:: DATA TO PROCESS

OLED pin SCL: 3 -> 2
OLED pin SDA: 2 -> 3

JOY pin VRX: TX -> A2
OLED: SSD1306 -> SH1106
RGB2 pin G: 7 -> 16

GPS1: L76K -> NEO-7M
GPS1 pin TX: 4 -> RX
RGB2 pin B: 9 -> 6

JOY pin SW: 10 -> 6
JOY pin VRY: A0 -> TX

::::

§ THE TASK
Final part of the records: return the line that contains "GPS1 pin TX: 4 -> RX" and every line after it, exactly, with no other lines added.

§ EXPECTED ANSWER
GPS1 pin TX: 4 -> RX
RGB2 pin B: 9 -> 6

JOY pin SW: 10 -> 6
JOY pin VRY: A0 -> TX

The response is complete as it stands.